**Task brief**
Collect every line in the records below that contains the word "turquoise".

**Study material**
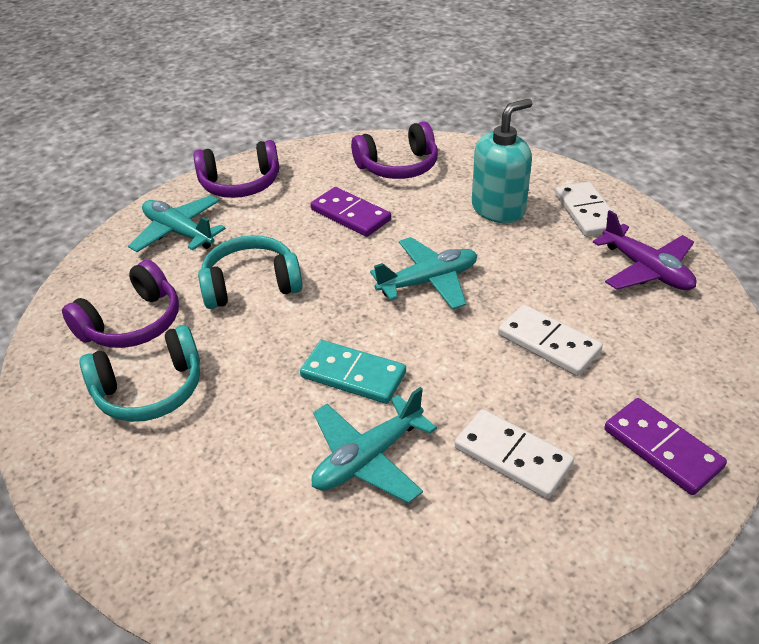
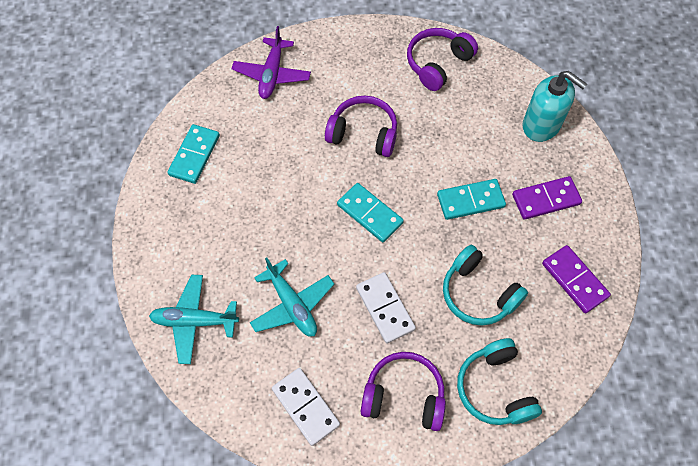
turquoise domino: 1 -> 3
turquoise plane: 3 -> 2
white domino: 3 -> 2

...

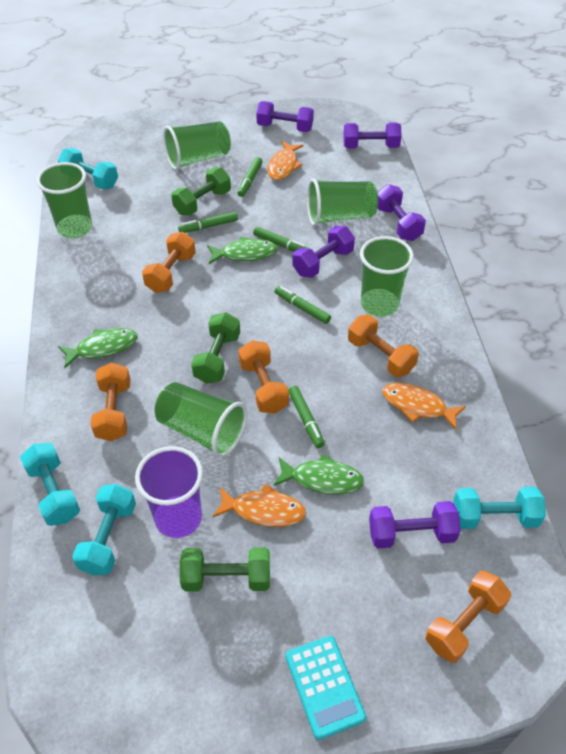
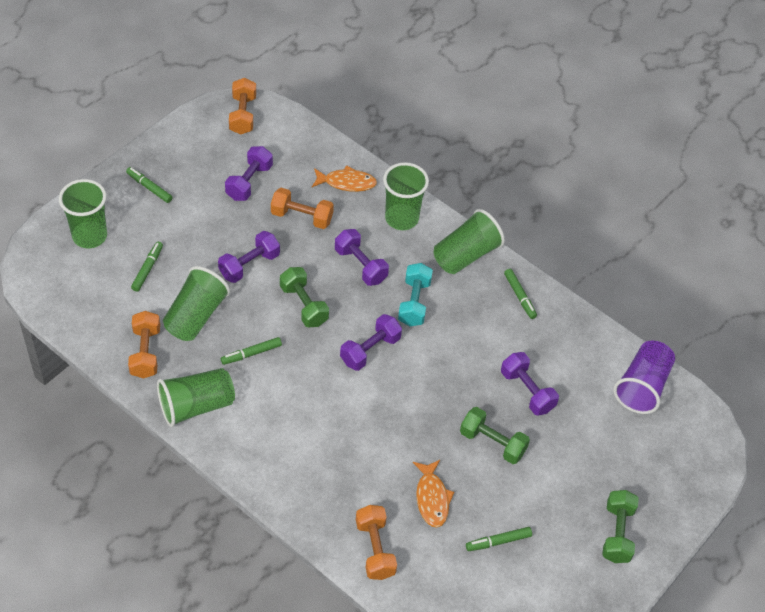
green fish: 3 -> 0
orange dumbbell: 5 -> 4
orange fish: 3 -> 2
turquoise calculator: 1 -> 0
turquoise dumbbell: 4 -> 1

--

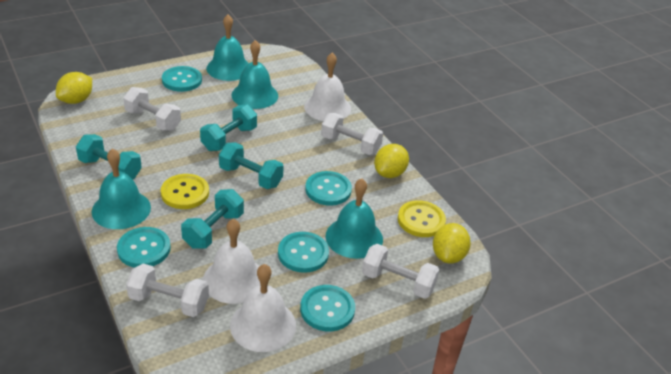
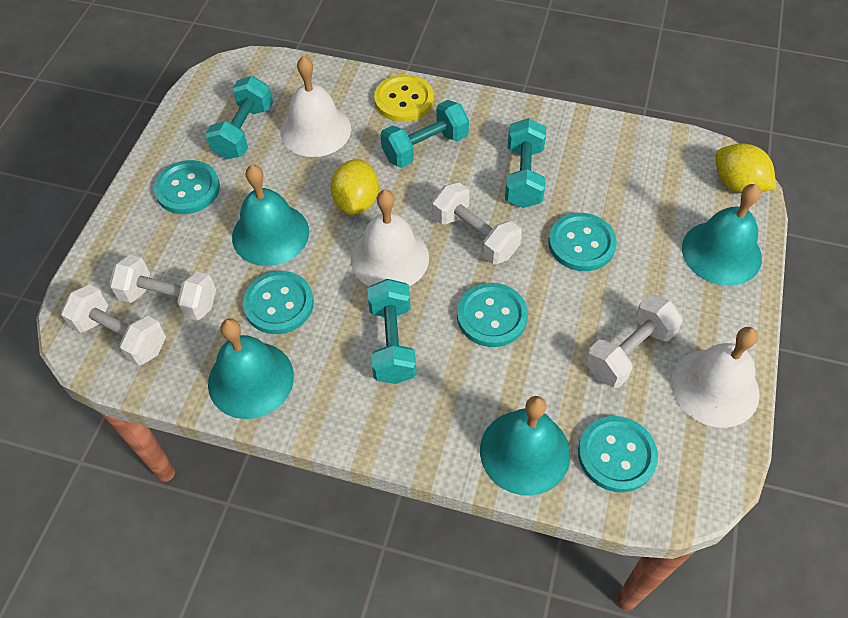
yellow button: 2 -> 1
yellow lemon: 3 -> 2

**Solution for this exercise**
turquoise domino: 1 -> 3
turquoise plane: 3 -> 2
turquoise calculator: 1 -> 0
turquoise dumbbell: 4 -> 1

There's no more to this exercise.